------ SOURCE DATA

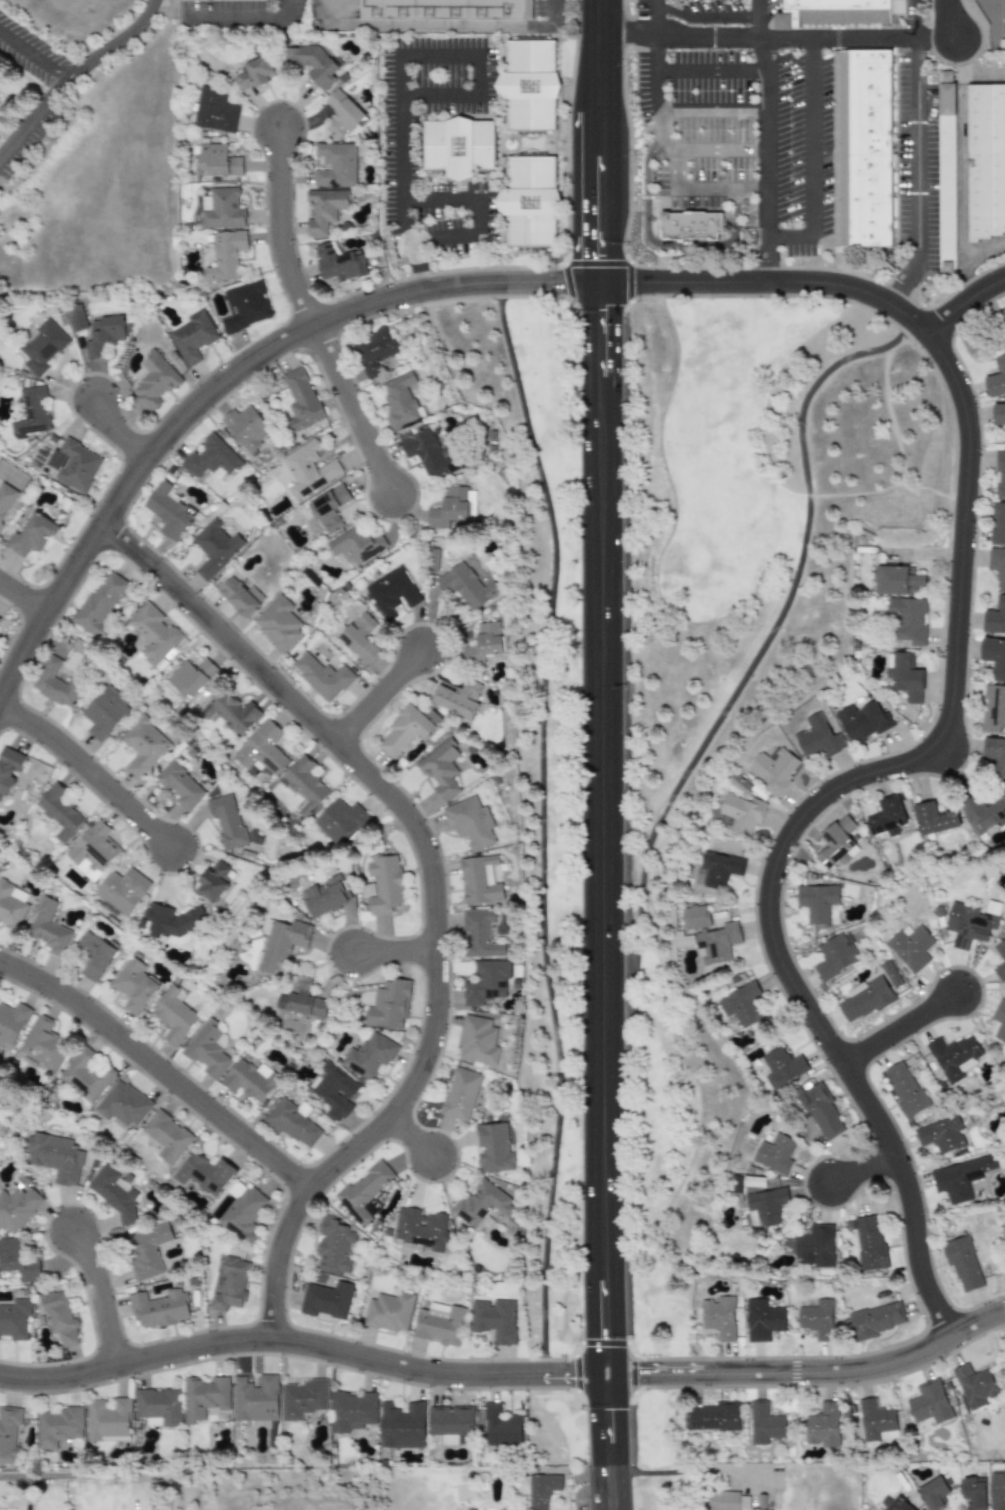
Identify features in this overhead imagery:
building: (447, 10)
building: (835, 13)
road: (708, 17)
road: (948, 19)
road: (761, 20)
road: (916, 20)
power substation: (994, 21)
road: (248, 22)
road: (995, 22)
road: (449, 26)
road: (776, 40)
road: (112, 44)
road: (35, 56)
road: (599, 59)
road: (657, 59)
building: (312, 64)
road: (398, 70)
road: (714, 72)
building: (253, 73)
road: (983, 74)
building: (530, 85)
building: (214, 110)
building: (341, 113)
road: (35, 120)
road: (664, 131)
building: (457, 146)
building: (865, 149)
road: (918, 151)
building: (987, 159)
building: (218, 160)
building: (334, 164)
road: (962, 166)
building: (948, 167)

------------

— ABOUT THIS EXERCISE —
Without including any picture, restate every entry above exactly.

— TASK ANSWER —
Identify features in this overhead imagery:
building: (447, 10)
building: (835, 13)
road: (708, 17)
road: (948, 19)
road: (761, 20)
road: (916, 20)
power substation: (994, 21)
road: (248, 22)
road: (995, 22)
road: (449, 26)
road: (776, 40)
road: (112, 44)
road: (35, 56)
road: (599, 59)
road: (657, 59)
building: (312, 64)
road: (398, 70)
road: (714, 72)
building: (253, 73)
road: (983, 74)
building: (530, 85)
building: (214, 110)
building: (341, 113)
road: (35, 120)
road: (664, 131)
building: (457, 146)
building: (865, 149)
road: (918, 151)
building: (987, 159)
building: (218, 160)
building: (334, 164)
road: (962, 166)
building: (948, 167)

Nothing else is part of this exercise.